HOW TO COMPLETE THIS TASK:
An image-free, verbatim transcription of the records is the expected result.

Collected data:

****************************************

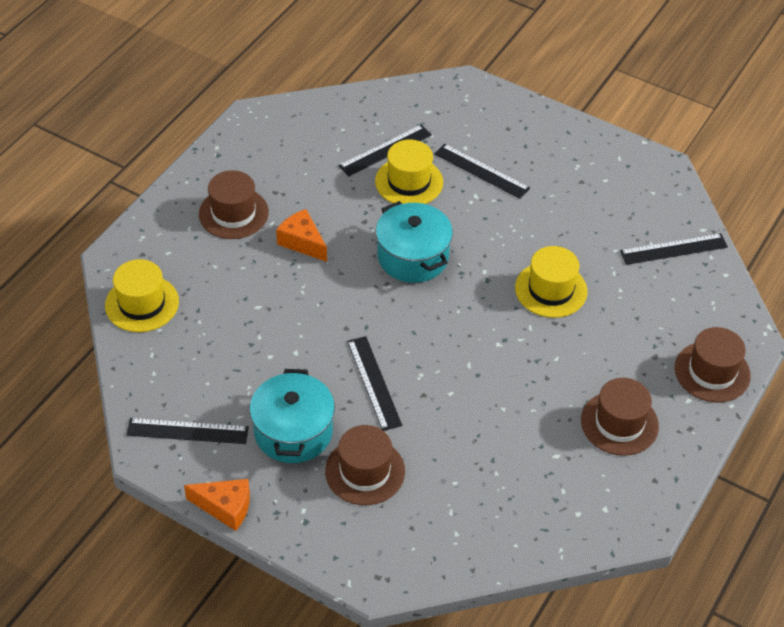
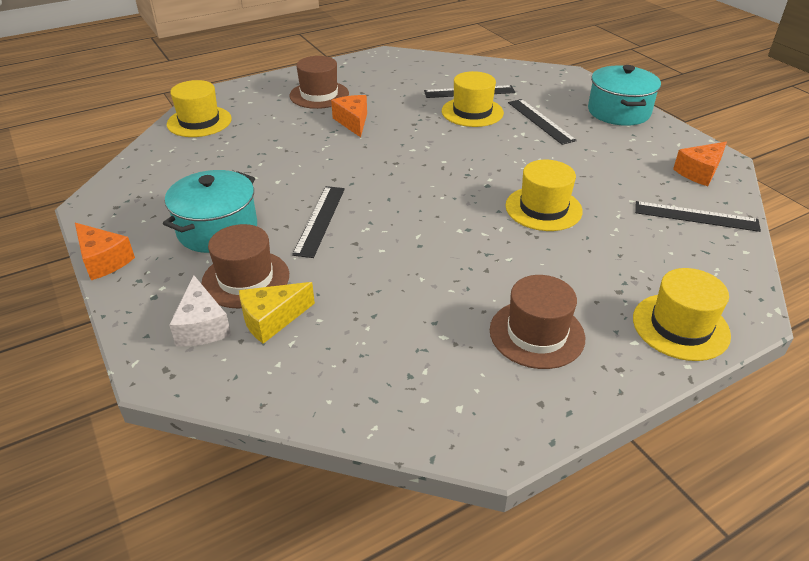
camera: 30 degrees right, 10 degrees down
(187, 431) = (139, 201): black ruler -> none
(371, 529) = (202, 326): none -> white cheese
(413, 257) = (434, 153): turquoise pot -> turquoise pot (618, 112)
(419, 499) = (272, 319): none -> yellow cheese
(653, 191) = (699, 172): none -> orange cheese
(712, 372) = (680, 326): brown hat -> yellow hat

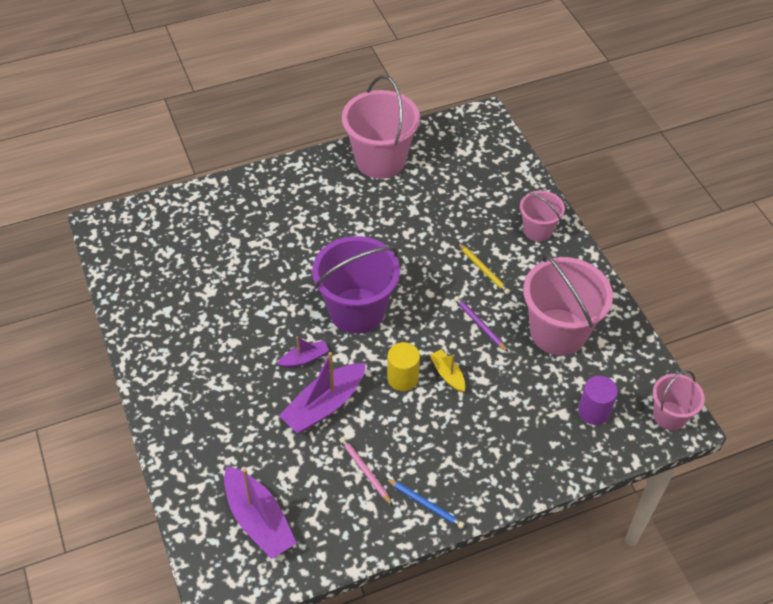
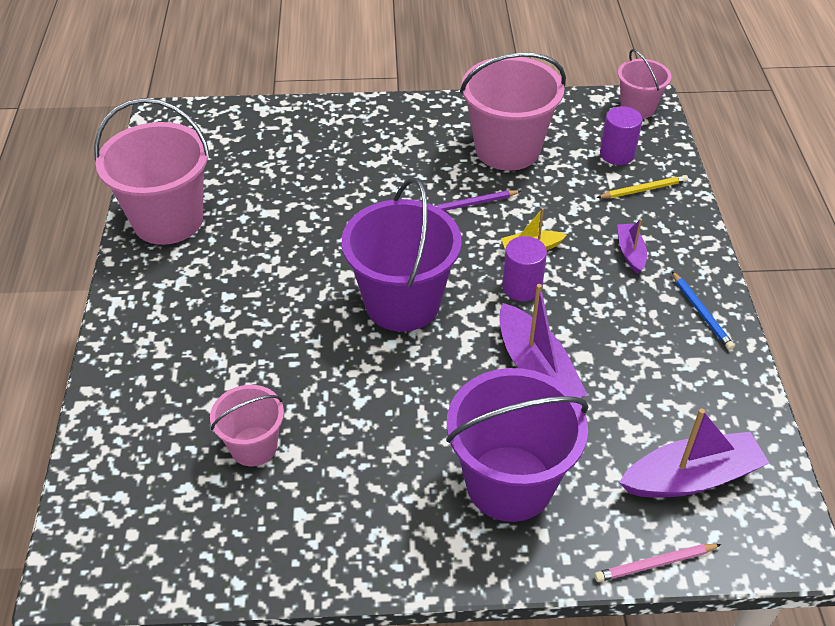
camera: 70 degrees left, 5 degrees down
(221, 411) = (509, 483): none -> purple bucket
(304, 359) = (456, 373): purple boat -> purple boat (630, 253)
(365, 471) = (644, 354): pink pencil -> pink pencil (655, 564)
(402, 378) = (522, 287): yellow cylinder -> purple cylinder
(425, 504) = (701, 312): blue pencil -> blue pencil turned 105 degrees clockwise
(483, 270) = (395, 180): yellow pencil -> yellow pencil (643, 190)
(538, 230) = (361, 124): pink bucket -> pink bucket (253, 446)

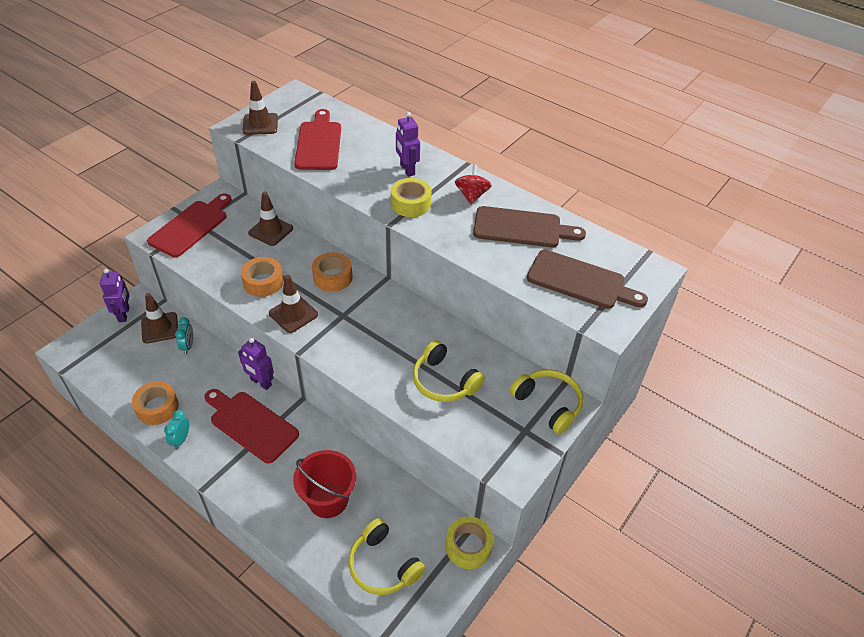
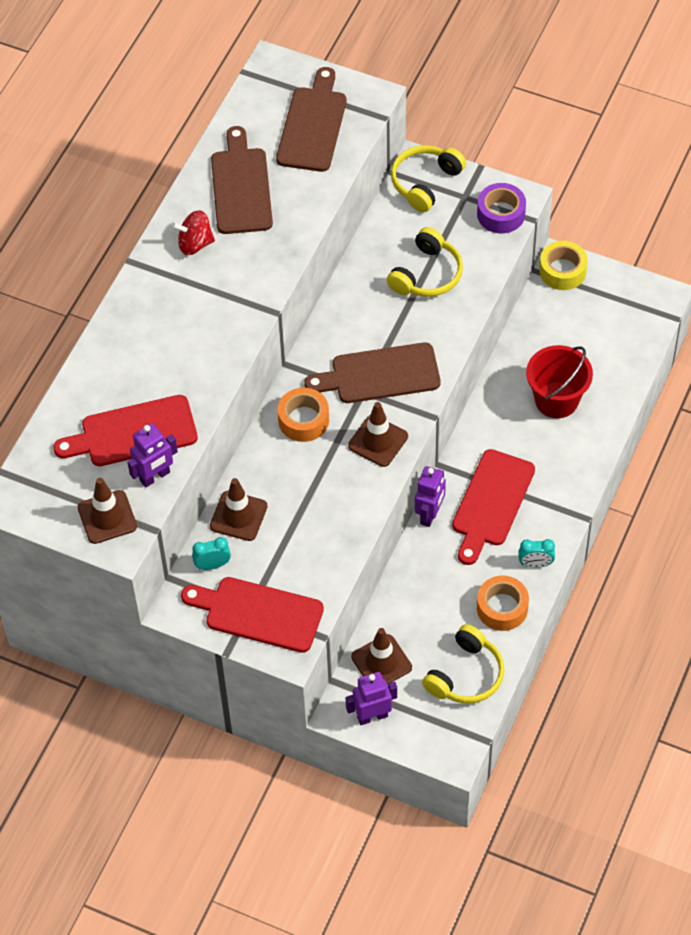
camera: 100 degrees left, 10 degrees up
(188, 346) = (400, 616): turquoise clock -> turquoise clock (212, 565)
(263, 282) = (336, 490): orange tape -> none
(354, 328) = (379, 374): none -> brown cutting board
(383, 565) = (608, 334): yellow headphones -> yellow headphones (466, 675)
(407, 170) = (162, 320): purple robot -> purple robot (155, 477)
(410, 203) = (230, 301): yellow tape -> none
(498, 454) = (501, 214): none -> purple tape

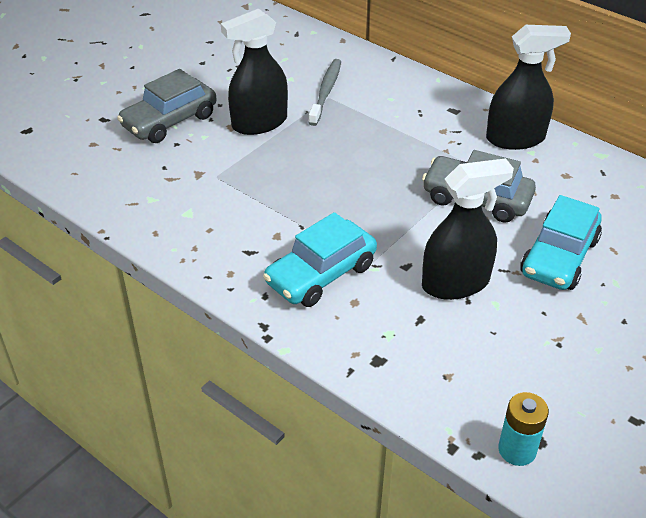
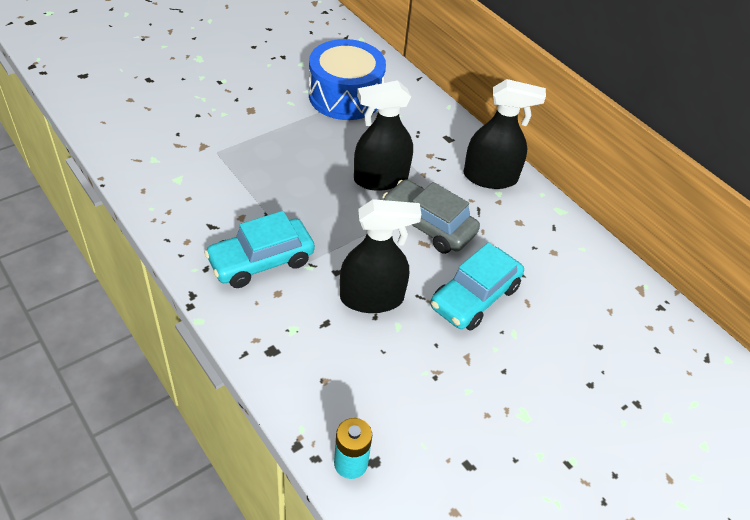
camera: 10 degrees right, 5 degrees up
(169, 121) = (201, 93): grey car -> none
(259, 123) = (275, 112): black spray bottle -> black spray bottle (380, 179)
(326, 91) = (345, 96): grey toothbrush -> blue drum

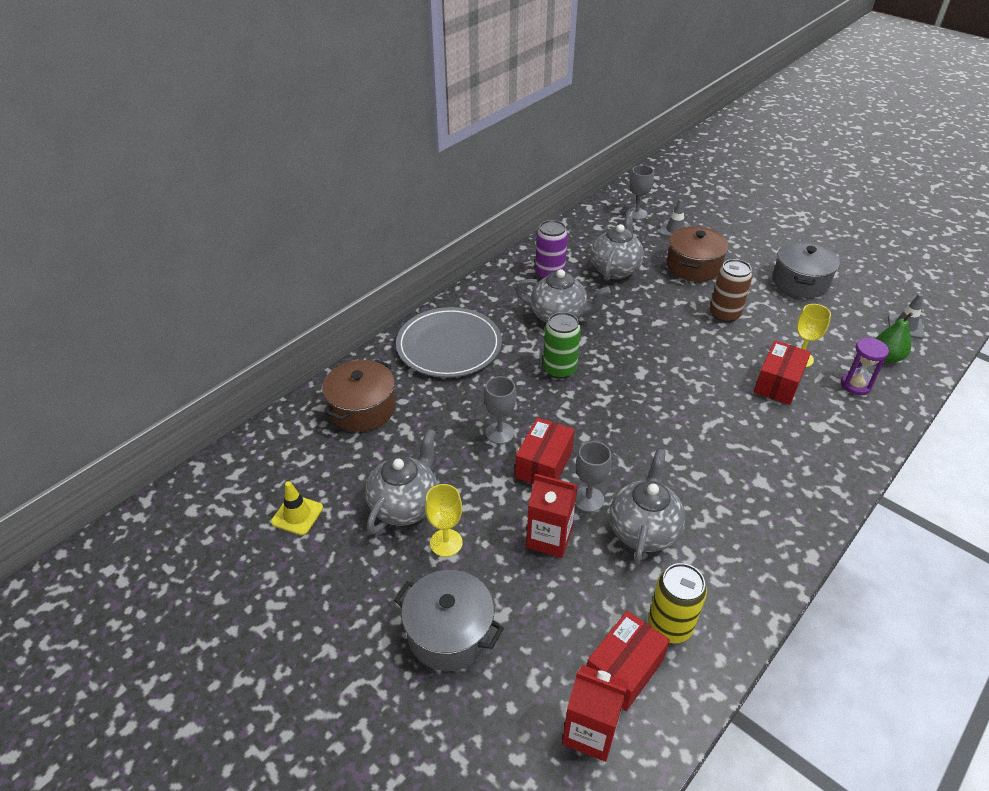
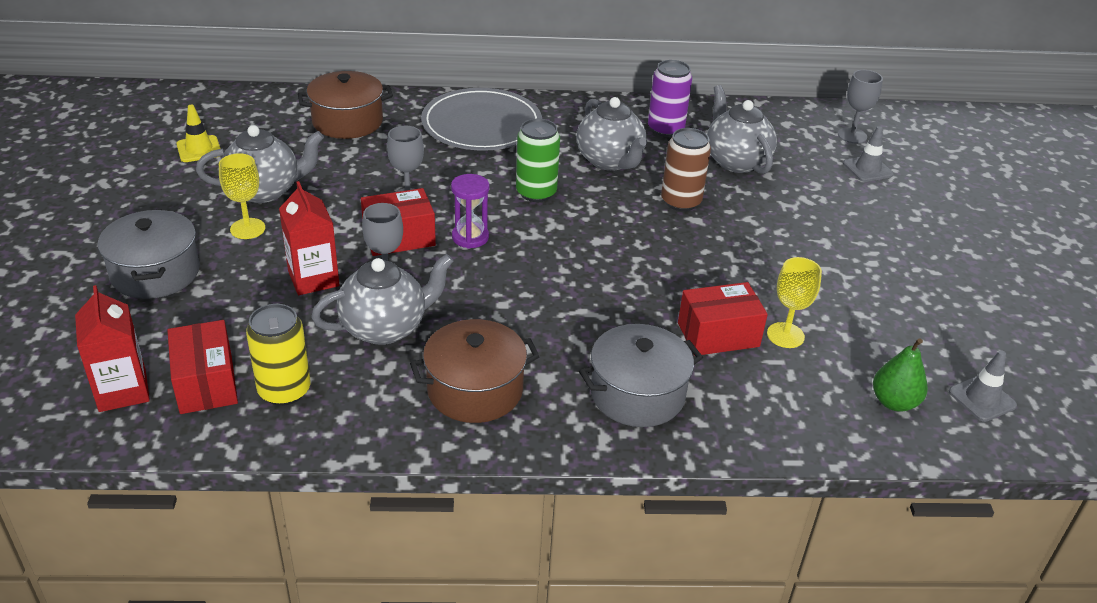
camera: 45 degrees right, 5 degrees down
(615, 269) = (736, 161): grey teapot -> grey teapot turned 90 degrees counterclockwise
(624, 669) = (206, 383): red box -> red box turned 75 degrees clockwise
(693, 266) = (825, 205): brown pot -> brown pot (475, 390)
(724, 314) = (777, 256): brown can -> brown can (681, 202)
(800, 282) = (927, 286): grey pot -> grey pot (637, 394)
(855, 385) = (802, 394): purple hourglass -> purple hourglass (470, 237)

****************************************

TASK OUTPUT:
camera: 30 degrees right, 10 degrees down
(187, 431) = (139, 201): black ruler -> none
(371, 529) = (202, 326): none -> white cheese
(413, 257) = (434, 153): turquoise pot -> turquoise pot (618, 112)
(419, 499) = (272, 319): none -> yellow cheese
(653, 191) = (699, 172): none -> orange cheese
(712, 372) = (680, 326): brown hat -> yellow hat

camera: 70 degrees left, 5 degrees down
(221, 411) = (509, 483): none -> purple bucket
(304, 359) = (456, 373): purple boat -> purple boat (630, 253)
(365, 471) = (644, 354): pink pencil -> pink pencil (655, 564)
(402, 378) = (522, 287): yellow cylinder -> purple cylinder
(425, 504) = (701, 312): blue pencil -> blue pencil turned 105 degrees clockwise
(483, 270) = (395, 180): yellow pencil -> yellow pencil (643, 190)
(538, 230) = (361, 124): pink bucket -> pink bucket (253, 446)

camera: 100 degrees left, 10 degrees up
(188, 346) = (400, 616): turquoise clock -> turquoise clock (212, 565)
(263, 282) = (336, 490): orange tape -> none
(354, 328) = (379, 374): none -> brown cutting board
(383, 565) = (608, 334): yellow headphones -> yellow headphones (466, 675)
(407, 170) = (162, 320): purple robot -> purple robot (155, 477)
(410, 203) = (230, 301): yellow tape -> none
(498, 454) = (501, 214): none -> purple tape

camera: 10 degrees right, 5 degrees up
(169, 121) = (201, 93): grey car -> none
(259, 123) = (275, 112): black spray bottle -> black spray bottle (380, 179)
(326, 91) = (345, 96): grey toothbrush -> blue drum

camera: 45 degrees right, 5 degrees down
(615, 269) = (736, 161): grey teapot -> grey teapot turned 90 degrees counterclockwise
(624, 669) = (206, 383): red box -> red box turned 75 degrees clockwise
(693, 266) = (825, 205): brown pot -> brown pot (475, 390)
(724, 314) = (777, 256): brown can -> brown can (681, 202)
(800, 282) = (927, 286): grey pot -> grey pot (637, 394)
(855, 385) = (802, 394): purple hourglass -> purple hourglass (470, 237)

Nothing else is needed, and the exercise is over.